### Aim
How many lines in the records below contain the string "clef"? Reply with the number alone.

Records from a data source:
◆ ◆ ◆

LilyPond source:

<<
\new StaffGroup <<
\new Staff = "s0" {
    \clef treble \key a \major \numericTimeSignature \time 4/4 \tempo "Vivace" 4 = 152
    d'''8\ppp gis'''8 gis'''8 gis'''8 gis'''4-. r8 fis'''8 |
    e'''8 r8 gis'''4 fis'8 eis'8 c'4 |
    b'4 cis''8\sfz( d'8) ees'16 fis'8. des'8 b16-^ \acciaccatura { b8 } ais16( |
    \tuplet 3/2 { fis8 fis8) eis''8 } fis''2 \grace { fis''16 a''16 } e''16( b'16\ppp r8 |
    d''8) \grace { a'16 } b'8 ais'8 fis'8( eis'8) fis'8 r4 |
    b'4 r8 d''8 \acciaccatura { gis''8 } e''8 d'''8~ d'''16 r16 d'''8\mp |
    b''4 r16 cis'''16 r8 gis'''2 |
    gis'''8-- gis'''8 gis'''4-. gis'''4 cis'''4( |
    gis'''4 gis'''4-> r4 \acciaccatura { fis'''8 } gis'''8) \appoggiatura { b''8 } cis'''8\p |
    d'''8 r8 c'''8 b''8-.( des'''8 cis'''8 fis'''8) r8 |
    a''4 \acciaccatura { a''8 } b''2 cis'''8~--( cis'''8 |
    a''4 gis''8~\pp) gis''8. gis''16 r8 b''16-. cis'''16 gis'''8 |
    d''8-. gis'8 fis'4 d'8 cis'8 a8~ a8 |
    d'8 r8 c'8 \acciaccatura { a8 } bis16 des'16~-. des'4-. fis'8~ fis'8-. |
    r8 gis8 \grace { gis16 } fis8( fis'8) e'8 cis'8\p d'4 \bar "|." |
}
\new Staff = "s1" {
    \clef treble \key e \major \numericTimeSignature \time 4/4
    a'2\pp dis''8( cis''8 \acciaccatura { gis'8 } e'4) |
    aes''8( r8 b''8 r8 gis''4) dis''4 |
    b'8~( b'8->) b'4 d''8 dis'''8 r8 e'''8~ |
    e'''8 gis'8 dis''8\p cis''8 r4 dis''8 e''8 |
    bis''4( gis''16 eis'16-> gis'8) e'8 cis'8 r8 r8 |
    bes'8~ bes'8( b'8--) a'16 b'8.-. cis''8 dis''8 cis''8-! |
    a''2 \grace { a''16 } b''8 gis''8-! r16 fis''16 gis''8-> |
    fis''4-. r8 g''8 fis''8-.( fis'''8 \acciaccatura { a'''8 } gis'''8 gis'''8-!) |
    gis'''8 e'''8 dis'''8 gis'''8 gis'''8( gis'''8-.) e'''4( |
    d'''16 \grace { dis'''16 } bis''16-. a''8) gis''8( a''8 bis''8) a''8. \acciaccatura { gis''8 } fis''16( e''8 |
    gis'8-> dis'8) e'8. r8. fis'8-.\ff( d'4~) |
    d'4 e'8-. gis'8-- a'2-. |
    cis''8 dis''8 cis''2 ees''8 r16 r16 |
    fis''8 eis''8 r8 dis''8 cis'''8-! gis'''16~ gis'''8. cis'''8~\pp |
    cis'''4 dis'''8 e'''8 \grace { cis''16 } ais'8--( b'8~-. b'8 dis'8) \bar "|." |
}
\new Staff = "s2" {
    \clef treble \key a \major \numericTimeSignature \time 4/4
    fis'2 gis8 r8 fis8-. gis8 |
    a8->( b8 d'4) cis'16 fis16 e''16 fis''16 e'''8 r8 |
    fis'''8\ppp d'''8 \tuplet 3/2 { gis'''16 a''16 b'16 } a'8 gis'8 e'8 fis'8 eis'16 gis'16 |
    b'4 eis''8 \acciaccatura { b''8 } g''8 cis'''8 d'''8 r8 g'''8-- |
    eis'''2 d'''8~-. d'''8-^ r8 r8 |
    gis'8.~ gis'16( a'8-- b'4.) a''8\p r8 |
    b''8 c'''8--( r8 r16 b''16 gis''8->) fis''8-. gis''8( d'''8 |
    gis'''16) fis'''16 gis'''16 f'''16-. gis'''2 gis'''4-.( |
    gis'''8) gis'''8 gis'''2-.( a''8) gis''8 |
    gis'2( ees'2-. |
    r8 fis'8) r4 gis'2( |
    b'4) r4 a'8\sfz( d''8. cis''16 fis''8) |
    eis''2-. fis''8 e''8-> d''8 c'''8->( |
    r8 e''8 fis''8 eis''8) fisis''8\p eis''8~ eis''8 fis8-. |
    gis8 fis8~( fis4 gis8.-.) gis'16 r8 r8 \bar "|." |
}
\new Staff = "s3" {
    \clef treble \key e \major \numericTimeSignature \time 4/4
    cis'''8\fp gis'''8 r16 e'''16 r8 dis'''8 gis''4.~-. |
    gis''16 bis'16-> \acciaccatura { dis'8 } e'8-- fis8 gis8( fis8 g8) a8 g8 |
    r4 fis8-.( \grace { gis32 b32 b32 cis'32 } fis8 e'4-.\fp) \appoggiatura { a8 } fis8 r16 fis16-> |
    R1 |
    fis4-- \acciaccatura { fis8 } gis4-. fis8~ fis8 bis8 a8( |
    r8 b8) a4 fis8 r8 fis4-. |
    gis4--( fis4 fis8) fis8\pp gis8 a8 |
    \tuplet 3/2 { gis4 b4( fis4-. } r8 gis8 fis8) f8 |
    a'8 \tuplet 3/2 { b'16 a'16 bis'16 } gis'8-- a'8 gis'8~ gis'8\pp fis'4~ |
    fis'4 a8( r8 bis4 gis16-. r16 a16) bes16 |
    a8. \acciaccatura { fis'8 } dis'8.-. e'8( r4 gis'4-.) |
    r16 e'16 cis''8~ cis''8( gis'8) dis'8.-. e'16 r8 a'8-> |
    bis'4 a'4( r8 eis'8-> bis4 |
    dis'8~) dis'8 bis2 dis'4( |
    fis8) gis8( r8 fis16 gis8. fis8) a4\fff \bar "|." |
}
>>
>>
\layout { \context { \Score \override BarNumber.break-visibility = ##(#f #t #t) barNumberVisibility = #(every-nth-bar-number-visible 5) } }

◆ ◆ ◆

### Solution to this problem
4